# [Work to complete]
Copy out, word for word, the stretch of rows from the row containing "black semicircle: moved 1 px" through the last row, omitting the pictures from your answer.

%%

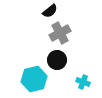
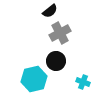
black circle: moved 1 px left, 1 px down
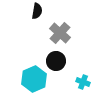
black semicircle: moved 13 px left; rotated 42 degrees counterclockwise
gray cross: rotated 20 degrees counterclockwise
cyan hexagon: rotated 10 degrees counterclockwise
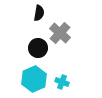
black semicircle: moved 2 px right, 2 px down
black circle: moved 18 px left, 13 px up
cyan cross: moved 21 px left
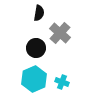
black circle: moved 2 px left
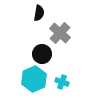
black circle: moved 6 px right, 6 px down
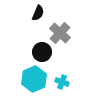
black semicircle: moved 1 px left; rotated 14 degrees clockwise
black circle: moved 2 px up
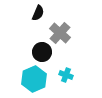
cyan cross: moved 4 px right, 7 px up
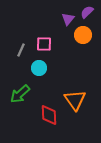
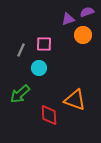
purple semicircle: rotated 24 degrees clockwise
purple triangle: rotated 32 degrees clockwise
orange triangle: rotated 35 degrees counterclockwise
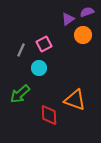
purple triangle: rotated 16 degrees counterclockwise
pink square: rotated 28 degrees counterclockwise
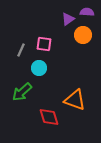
purple semicircle: rotated 24 degrees clockwise
pink square: rotated 35 degrees clockwise
green arrow: moved 2 px right, 2 px up
red diamond: moved 2 px down; rotated 15 degrees counterclockwise
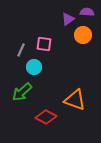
cyan circle: moved 5 px left, 1 px up
red diamond: moved 3 px left; rotated 45 degrees counterclockwise
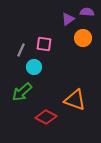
orange circle: moved 3 px down
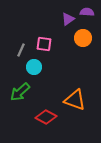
green arrow: moved 2 px left
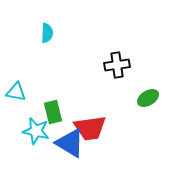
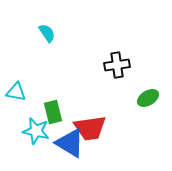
cyan semicircle: rotated 36 degrees counterclockwise
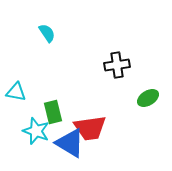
cyan star: rotated 8 degrees clockwise
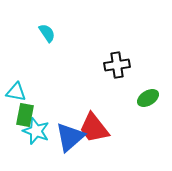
green rectangle: moved 28 px left, 3 px down; rotated 25 degrees clockwise
red trapezoid: moved 4 px right; rotated 60 degrees clockwise
blue triangle: moved 6 px up; rotated 48 degrees clockwise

%%

# [Task output]
black semicircle: moved 1 px left; rotated 14 degrees clockwise
black circle: moved 2 px up
cyan cross: moved 4 px right, 7 px up
purple semicircle: rotated 24 degrees clockwise
purple triangle: rotated 32 degrees clockwise
orange triangle: rotated 35 degrees counterclockwise
purple triangle: rotated 16 degrees counterclockwise
pink square: rotated 28 degrees counterclockwise
purple semicircle: rotated 24 degrees clockwise
pink square: rotated 35 degrees clockwise
green arrow: moved 2 px right, 2 px up
red diamond: moved 2 px down; rotated 15 degrees counterclockwise
cyan circle: moved 5 px left, 1 px up
red diamond: moved 3 px left; rotated 45 degrees counterclockwise
orange circle: moved 3 px down
green arrow: moved 2 px left
cyan semicircle: rotated 36 degrees counterclockwise
cyan star: rotated 8 degrees clockwise
green rectangle: moved 28 px left, 3 px down; rotated 25 degrees clockwise
red trapezoid: moved 4 px right; rotated 60 degrees clockwise
blue triangle: moved 6 px up; rotated 48 degrees clockwise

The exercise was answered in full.